┌────────

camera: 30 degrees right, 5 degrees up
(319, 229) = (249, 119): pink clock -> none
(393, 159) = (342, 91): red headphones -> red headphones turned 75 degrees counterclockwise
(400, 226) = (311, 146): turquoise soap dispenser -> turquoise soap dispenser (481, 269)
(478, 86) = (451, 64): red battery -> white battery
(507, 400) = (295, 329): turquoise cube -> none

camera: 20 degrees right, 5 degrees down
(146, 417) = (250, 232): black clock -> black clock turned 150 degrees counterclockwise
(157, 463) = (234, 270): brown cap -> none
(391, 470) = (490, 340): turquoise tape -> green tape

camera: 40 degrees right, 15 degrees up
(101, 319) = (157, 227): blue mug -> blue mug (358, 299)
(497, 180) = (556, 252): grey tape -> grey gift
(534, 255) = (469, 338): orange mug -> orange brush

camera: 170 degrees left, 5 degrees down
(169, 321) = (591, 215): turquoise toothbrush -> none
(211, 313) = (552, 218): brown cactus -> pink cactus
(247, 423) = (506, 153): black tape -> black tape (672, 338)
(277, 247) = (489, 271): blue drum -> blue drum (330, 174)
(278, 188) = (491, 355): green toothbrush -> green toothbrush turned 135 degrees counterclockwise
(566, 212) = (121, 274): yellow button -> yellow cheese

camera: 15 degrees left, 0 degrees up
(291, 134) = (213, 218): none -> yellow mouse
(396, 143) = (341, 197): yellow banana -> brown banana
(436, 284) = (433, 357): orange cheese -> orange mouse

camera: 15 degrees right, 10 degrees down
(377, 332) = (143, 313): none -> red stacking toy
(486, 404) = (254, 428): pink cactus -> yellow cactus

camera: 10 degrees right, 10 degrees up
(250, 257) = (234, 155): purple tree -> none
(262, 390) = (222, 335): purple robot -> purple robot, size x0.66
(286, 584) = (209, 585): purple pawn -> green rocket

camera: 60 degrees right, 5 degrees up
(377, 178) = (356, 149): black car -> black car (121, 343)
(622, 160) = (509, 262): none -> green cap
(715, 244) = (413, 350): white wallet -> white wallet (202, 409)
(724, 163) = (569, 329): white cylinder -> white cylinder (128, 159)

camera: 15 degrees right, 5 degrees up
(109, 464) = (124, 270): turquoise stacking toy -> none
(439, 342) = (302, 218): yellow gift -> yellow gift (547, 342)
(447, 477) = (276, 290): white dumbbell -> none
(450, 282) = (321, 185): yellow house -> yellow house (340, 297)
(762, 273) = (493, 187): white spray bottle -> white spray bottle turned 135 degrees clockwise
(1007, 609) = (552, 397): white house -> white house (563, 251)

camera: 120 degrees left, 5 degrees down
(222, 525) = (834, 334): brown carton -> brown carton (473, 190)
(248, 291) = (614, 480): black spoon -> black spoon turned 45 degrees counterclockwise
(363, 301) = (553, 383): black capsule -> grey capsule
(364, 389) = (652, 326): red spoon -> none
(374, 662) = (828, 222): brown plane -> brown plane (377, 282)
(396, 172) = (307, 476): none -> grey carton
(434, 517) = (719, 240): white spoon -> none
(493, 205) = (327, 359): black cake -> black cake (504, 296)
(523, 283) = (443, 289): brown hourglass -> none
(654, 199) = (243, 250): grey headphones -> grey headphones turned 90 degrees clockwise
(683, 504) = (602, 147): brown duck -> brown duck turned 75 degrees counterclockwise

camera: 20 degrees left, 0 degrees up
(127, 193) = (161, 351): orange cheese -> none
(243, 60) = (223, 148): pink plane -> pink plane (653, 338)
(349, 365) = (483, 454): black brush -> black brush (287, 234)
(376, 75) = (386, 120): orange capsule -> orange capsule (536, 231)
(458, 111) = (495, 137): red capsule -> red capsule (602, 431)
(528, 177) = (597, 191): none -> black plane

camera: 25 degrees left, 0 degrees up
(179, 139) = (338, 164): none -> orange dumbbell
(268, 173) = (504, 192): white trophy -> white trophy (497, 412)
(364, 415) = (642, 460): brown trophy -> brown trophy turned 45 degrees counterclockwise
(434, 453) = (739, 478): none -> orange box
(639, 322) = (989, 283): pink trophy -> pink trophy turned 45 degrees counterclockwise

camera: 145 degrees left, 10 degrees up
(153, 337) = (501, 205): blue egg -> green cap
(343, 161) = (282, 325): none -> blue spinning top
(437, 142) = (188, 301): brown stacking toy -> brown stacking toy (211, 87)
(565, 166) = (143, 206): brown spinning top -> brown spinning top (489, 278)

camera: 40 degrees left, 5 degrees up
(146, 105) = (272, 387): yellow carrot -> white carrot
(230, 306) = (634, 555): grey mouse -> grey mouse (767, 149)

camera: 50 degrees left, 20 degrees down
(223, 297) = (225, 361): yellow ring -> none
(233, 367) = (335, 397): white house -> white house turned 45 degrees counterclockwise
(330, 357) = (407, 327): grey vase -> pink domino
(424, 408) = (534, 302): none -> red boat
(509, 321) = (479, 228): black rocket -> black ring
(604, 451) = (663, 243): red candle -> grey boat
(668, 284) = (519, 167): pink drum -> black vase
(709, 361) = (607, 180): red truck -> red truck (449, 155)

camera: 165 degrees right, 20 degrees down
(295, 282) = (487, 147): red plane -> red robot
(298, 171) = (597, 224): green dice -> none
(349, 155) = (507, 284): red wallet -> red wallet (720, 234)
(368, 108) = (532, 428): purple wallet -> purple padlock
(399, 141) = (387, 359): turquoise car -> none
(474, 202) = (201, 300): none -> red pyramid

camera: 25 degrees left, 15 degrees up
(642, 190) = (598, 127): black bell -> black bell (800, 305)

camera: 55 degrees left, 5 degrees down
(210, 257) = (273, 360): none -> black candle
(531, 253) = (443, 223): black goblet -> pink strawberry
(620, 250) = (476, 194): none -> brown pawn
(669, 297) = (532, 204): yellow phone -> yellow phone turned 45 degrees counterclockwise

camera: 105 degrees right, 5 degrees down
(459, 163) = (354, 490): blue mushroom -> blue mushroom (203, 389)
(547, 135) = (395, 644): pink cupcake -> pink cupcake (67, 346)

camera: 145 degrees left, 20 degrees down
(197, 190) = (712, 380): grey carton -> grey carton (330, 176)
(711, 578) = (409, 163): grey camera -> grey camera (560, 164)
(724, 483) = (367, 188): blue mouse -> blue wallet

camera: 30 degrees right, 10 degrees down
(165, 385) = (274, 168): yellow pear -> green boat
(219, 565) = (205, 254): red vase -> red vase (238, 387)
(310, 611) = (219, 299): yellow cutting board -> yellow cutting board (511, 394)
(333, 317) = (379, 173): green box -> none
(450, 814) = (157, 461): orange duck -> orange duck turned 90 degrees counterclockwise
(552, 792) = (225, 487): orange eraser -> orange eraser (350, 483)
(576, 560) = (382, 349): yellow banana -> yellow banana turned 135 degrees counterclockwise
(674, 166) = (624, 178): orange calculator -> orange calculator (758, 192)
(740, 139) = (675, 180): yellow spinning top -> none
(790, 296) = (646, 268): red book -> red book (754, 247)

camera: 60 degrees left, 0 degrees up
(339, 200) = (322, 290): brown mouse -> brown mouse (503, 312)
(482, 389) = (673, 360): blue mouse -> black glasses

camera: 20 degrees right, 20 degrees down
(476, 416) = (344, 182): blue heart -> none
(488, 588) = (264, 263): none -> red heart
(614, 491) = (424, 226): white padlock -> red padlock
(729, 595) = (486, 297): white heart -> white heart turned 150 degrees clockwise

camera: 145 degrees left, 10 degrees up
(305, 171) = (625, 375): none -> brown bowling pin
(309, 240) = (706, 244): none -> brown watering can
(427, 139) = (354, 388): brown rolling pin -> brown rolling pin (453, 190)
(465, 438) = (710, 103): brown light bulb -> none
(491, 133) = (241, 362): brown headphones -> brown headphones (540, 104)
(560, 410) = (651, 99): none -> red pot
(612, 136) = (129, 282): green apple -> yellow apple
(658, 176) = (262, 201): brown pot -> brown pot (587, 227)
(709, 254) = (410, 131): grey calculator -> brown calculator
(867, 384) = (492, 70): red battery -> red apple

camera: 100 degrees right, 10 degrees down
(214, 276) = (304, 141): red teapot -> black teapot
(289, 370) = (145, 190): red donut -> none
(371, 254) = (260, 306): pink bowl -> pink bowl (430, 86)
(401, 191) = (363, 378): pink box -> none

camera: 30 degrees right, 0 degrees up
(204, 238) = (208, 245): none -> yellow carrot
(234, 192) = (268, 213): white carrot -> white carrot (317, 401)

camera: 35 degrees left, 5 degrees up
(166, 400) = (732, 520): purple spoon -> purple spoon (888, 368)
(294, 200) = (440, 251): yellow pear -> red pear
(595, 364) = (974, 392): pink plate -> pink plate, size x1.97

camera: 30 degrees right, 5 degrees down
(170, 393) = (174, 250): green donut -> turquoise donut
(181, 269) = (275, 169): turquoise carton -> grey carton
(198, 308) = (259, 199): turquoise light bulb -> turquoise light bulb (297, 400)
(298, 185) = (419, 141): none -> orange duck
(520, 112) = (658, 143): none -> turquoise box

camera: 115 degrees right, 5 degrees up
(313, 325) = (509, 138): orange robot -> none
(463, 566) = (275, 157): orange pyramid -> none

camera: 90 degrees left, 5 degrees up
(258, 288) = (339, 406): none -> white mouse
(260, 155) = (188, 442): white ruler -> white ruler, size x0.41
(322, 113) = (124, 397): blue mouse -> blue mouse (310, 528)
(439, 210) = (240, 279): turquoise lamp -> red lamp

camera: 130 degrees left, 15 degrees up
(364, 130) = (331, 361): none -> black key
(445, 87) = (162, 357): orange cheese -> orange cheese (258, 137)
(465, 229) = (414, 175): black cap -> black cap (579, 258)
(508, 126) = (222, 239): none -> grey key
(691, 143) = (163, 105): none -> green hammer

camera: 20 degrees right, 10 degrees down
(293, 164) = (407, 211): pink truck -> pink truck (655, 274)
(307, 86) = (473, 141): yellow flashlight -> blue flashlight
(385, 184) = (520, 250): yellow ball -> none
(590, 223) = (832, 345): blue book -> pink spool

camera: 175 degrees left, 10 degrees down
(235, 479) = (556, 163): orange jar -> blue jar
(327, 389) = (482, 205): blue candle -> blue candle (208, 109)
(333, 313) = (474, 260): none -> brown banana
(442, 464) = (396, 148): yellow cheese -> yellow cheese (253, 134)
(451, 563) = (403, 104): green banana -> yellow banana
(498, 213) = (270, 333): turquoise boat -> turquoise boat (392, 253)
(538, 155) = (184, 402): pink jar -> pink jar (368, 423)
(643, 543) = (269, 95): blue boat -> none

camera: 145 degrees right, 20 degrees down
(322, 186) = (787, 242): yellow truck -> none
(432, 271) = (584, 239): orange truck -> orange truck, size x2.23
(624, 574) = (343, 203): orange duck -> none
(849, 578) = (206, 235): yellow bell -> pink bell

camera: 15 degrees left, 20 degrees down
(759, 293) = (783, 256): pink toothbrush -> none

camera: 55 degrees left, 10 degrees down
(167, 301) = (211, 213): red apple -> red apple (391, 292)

└────────

[What you will do] Please determine how many lines of the listing above include the word "padlock" and state only that number.

[Response] 2